__Exercise requirements__: Exact copies of the lines below, from the one with "black line: (96, 54) -> (127, 45), moved" up to and including the one with "pink L-shape: (157, 26) -> (219, 89), moved", are what this calls for; leave out pictures.

__Exercise materials__:
┌──
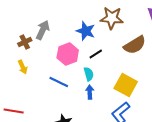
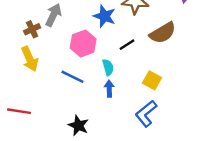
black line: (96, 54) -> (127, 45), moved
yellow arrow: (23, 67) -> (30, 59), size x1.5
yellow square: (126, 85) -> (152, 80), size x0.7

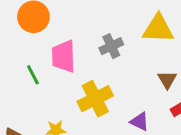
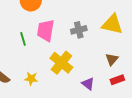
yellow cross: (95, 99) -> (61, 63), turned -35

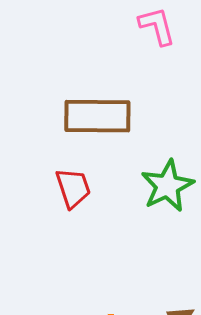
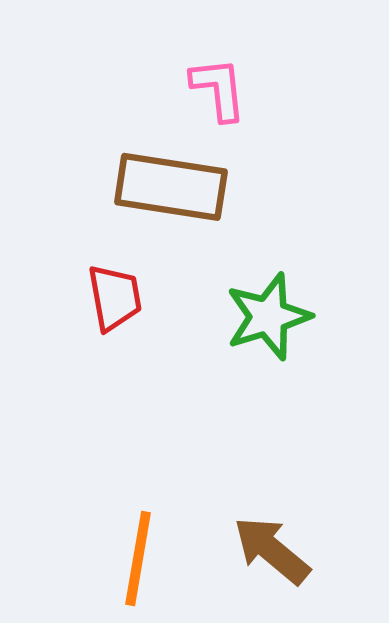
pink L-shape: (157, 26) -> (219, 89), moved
└──
┌──
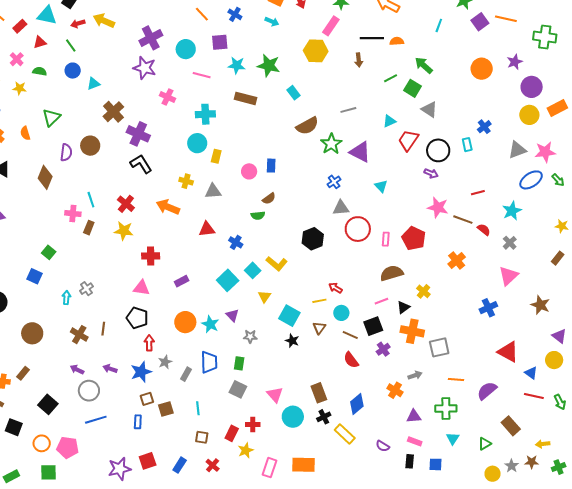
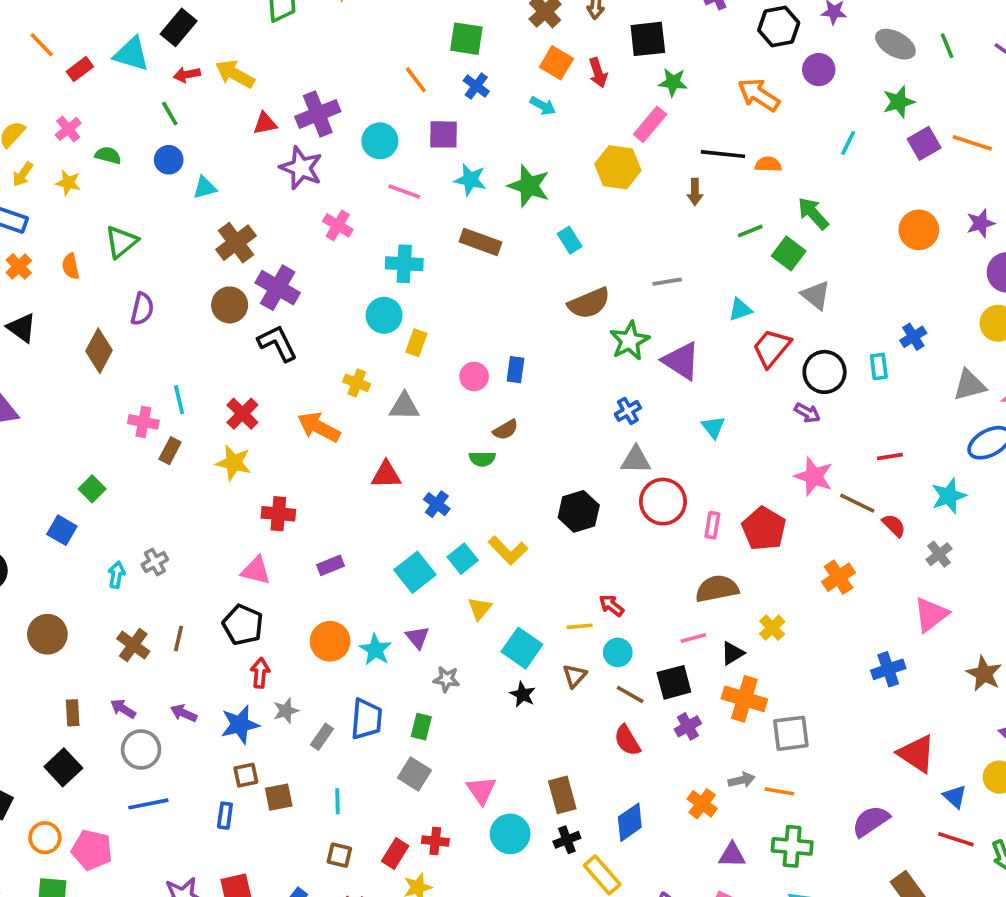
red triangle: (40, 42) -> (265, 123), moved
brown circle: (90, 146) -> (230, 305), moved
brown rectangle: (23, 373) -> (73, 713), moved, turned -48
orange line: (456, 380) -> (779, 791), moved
└──
__Answer box__:
black line: (96, 54) -> (127, 45), moved
yellow arrow: (23, 67) -> (30, 59), size x1.5
yellow square: (126, 85) -> (152, 80), size x0.7

yellow cross: (95, 99) -> (61, 63), turned -35

pink L-shape: (157, 26) -> (219, 89), moved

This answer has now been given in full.